(Stored items from a collection)
● ● ● ● ●

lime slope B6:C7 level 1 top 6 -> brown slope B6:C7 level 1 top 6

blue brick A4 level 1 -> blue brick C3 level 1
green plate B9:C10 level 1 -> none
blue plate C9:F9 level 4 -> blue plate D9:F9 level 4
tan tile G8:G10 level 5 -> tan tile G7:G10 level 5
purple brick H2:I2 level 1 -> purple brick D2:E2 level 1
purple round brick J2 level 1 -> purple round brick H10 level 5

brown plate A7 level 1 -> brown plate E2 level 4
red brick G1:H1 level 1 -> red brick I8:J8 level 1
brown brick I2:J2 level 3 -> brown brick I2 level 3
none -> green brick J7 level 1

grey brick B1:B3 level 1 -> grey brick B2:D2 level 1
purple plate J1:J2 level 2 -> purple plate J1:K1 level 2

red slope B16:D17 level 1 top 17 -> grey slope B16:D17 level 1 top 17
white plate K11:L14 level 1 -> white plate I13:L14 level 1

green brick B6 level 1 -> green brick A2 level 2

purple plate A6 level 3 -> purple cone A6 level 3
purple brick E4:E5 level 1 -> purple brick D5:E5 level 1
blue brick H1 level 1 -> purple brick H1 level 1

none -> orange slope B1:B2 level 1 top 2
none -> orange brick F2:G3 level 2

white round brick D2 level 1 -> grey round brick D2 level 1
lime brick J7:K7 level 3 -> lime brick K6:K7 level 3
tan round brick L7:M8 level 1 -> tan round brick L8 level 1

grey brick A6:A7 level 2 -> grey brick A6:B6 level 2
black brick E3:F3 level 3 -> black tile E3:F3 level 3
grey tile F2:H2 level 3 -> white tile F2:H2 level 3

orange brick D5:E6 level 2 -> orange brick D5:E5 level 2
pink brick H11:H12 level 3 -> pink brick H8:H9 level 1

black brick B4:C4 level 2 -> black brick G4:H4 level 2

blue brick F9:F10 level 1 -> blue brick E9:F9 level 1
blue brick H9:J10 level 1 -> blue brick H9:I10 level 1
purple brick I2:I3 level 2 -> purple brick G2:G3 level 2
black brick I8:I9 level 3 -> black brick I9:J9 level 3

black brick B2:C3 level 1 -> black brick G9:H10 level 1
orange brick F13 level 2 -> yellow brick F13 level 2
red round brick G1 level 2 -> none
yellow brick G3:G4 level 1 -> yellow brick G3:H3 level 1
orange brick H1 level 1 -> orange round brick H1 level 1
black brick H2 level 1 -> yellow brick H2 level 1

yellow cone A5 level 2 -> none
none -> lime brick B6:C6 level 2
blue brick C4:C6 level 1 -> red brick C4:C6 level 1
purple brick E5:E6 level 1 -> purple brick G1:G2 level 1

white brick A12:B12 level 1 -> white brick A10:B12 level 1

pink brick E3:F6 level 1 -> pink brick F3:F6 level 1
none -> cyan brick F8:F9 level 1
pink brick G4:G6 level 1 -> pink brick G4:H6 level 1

● ● ● ● ●

Every entry above needs to be duplicated exactly.

lime slope B6:C7 level 1 top 6 -> brown slope B6:C7 level 1 top 6

blue brick A4 level 1 -> blue brick C3 level 1
green plate B9:C10 level 1 -> none
blue plate C9:F9 level 4 -> blue plate D9:F9 level 4
tan tile G8:G10 level 5 -> tan tile G7:G10 level 5
purple brick H2:I2 level 1 -> purple brick D2:E2 level 1
purple round brick J2 level 1 -> purple round brick H10 level 5

brown plate A7 level 1 -> brown plate E2 level 4
red brick G1:H1 level 1 -> red brick I8:J8 level 1
brown brick I2:J2 level 3 -> brown brick I2 level 3
none -> green brick J7 level 1

grey brick B1:B3 level 1 -> grey brick B2:D2 level 1
purple plate J1:J2 level 2 -> purple plate J1:K1 level 2

red slope B16:D17 level 1 top 17 -> grey slope B16:D17 level 1 top 17
white plate K11:L14 level 1 -> white plate I13:L14 level 1

green brick B6 level 1 -> green brick A2 level 2

purple plate A6 level 3 -> purple cone A6 level 3
purple brick E4:E5 level 1 -> purple brick D5:E5 level 1
blue brick H1 level 1 -> purple brick H1 level 1

none -> orange slope B1:B2 level 1 top 2
none -> orange brick F2:G3 level 2

white round brick D2 level 1 -> grey round brick D2 level 1
lime brick J7:K7 level 3 -> lime brick K6:K7 level 3
tan round brick L7:M8 level 1 -> tan round brick L8 level 1

grey brick A6:A7 level 2 -> grey brick A6:B6 level 2
black brick E3:F3 level 3 -> black tile E3:F3 level 3
grey tile F2:H2 level 3 -> white tile F2:H2 level 3

orange brick D5:E6 level 2 -> orange brick D5:E5 level 2
pink brick H11:H12 level 3 -> pink brick H8:H9 level 1

black brick B4:C4 level 2 -> black brick G4:H4 level 2

blue brick F9:F10 level 1 -> blue brick E9:F9 level 1
blue brick H9:J10 level 1 -> blue brick H9:I10 level 1
purple brick I2:I3 level 2 -> purple brick G2:G3 level 2
black brick I8:I9 level 3 -> black brick I9:J9 level 3

black brick B2:C3 level 1 -> black brick G9:H10 level 1
orange brick F13 level 2 -> yellow brick F13 level 2
red round brick G1 level 2 -> none
yellow brick G3:G4 level 1 -> yellow brick G3:H3 level 1
orange brick H1 level 1 -> orange round brick H1 level 1
black brick H2 level 1 -> yellow brick H2 level 1

yellow cone A5 level 2 -> none
none -> lime brick B6:C6 level 2
blue brick C4:C6 level 1 -> red brick C4:C6 level 1
purple brick E5:E6 level 1 -> purple brick G1:G2 level 1

white brick A12:B12 level 1 -> white brick A10:B12 level 1

pink brick E3:F6 level 1 -> pink brick F3:F6 level 1
none -> cyan brick F8:F9 level 1
pink brick G4:G6 level 1 -> pink brick G4:H6 level 1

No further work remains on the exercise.